ASSIGNED TASK
Once the pictures have been excluded, set down each remaining entry word for word.

--- INPUT ---

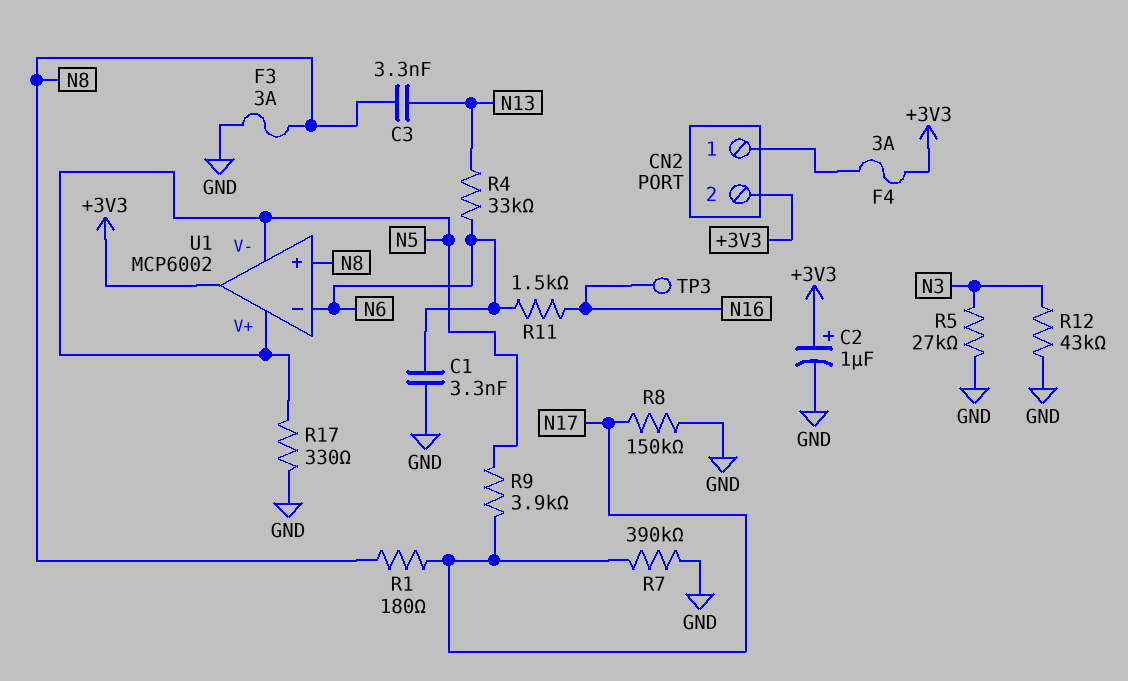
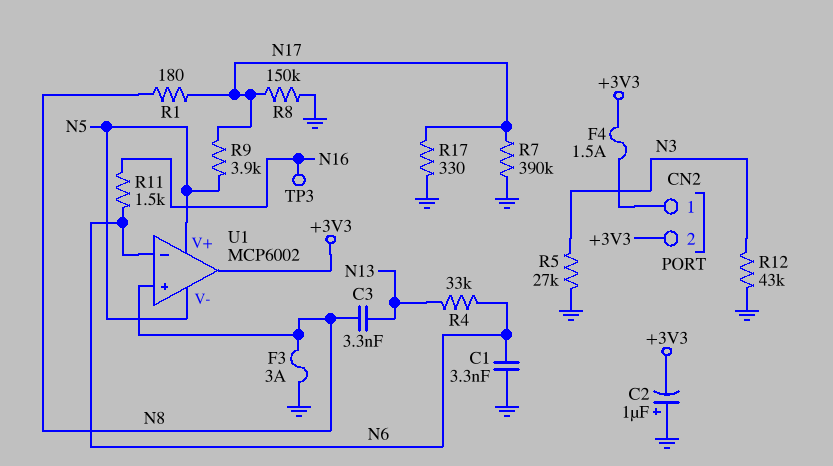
C2: 1uF (plus +3V3, minus GND) -> 1uF (plus GND, minus +3V3)
F4: 3A (+3V3, CN2/1) -> 1.5A (+3V3, CN2/1)
R17: 330 (GND, N5) -> 330 (GND, N17)

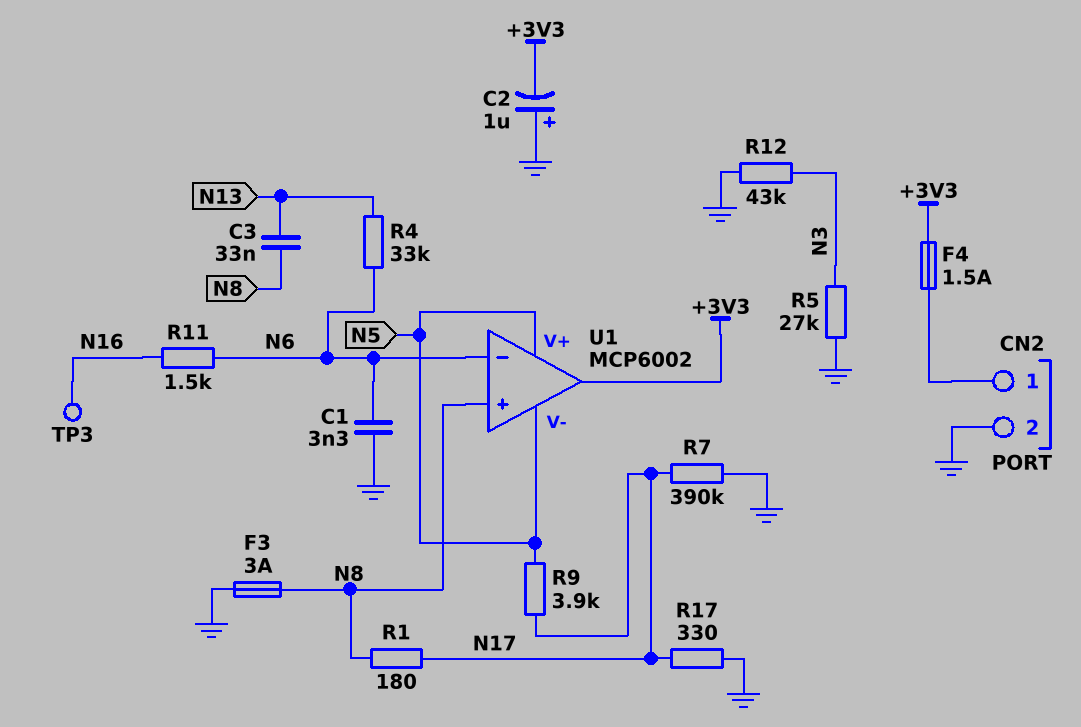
C3: 3.3nF (N8, N13) -> 33nF (N8, N13)
CN2 pin 2: +3V3 -> GND
R8: 150k (GND, N17) -> none

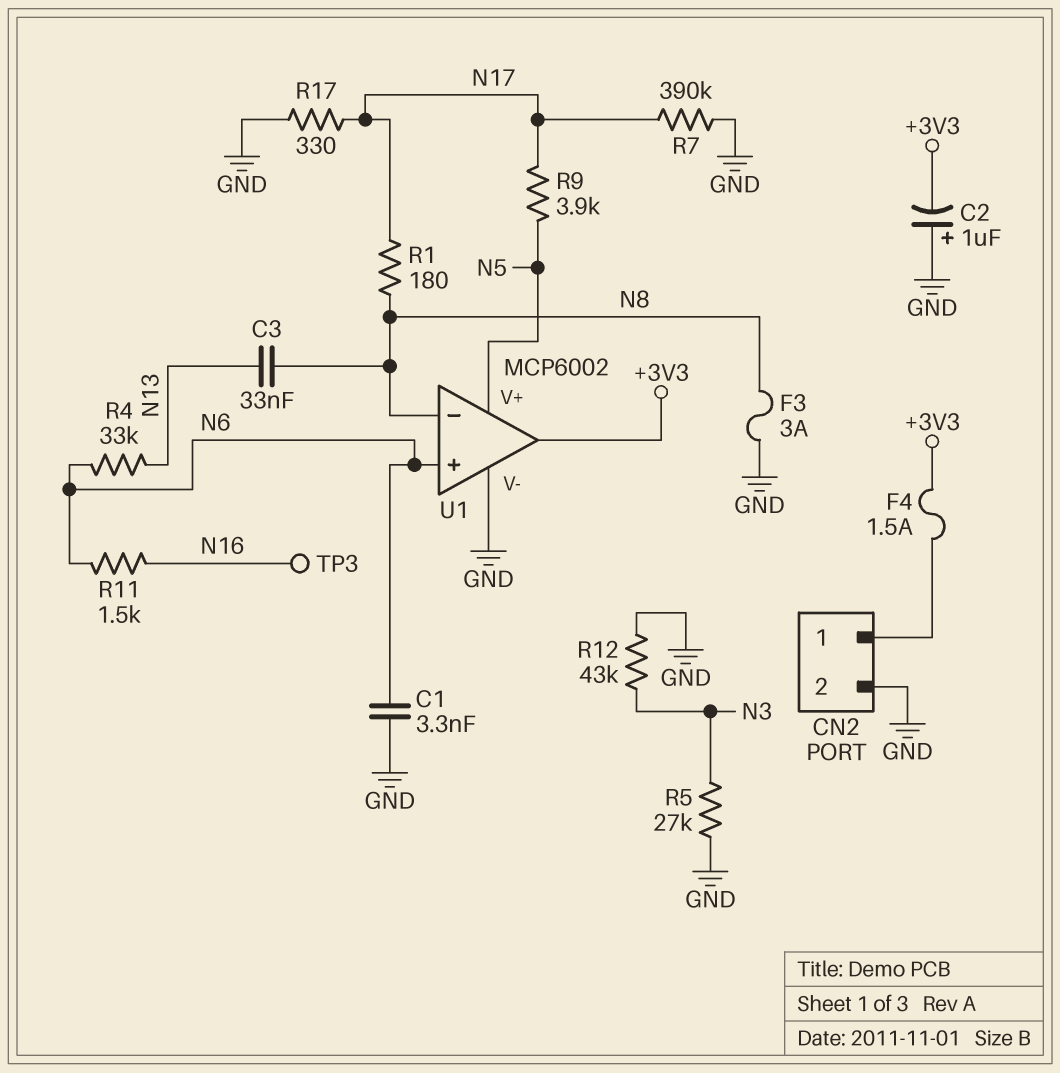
U1 pin V-: N5 -> GND
U1 pin in+: N8 -> N6
U1 pin in-: N6 -> N8

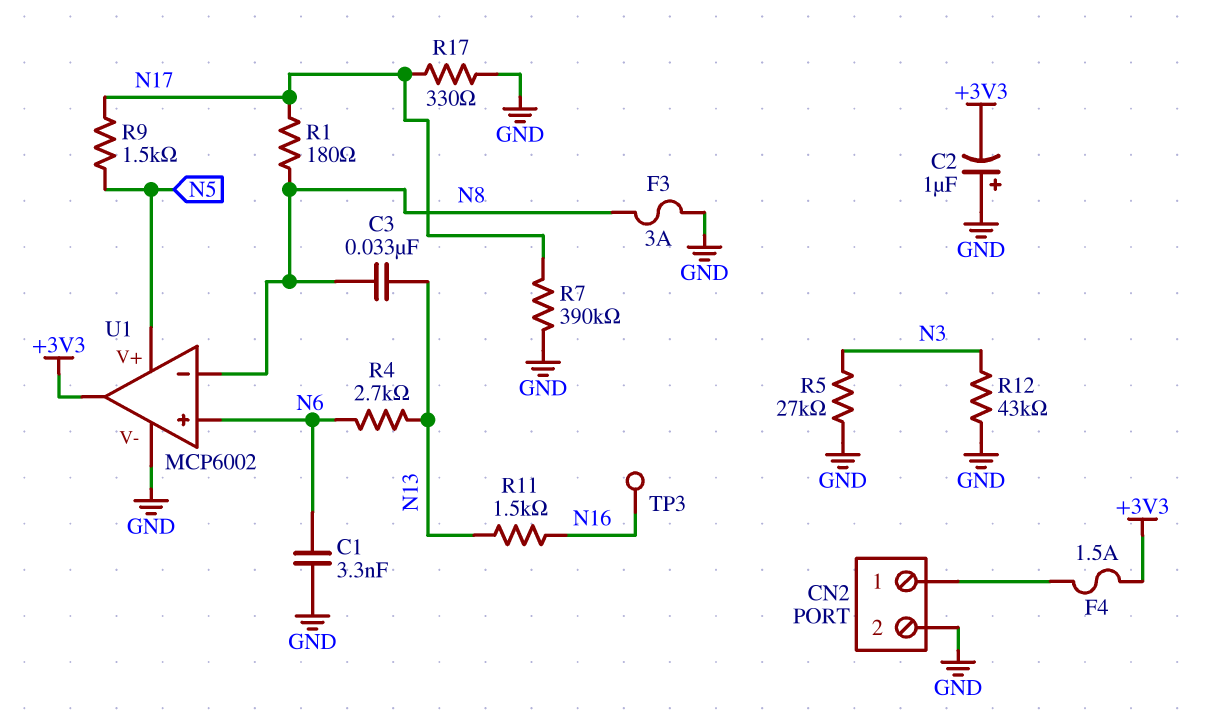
R4: 33k (N6, N13) -> 2.7k (N6, N13)
R9: 3.9k (N5, N17) -> 1.5k (N5, N17)
R11: 1.5k (N6, N16) -> 1.5k (N13, N16)

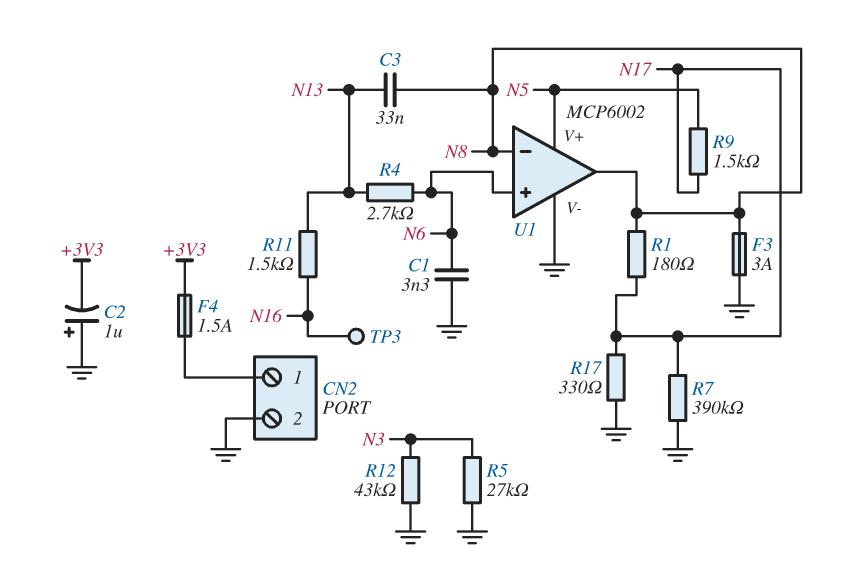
U1 pin out: +3V3 -> N8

---

RESPONSE
C2: 1uF (plus +3V3, minus GND) -> 1uF (plus GND, minus +3V3)
F4: 3A (+3V3, CN2/1) -> 1.5A (+3V3, CN2/1)
R17: 330 (GND, N5) -> 330 (GND, N17)

C3: 3.3nF (N8, N13) -> 33nF (N8, N13)
CN2 pin 2: +3V3 -> GND
R8: 150k (GND, N17) -> none

U1 pin V-: N5 -> GND
U1 pin in+: N8 -> N6
U1 pin in-: N6 -> N8

R4: 33k (N6, N13) -> 2.7k (N6, N13)
R9: 3.9k (N5, N17) -> 1.5k (N5, N17)
R11: 1.5k (N6, N16) -> 1.5k (N13, N16)

U1 pin out: +3V3 -> N8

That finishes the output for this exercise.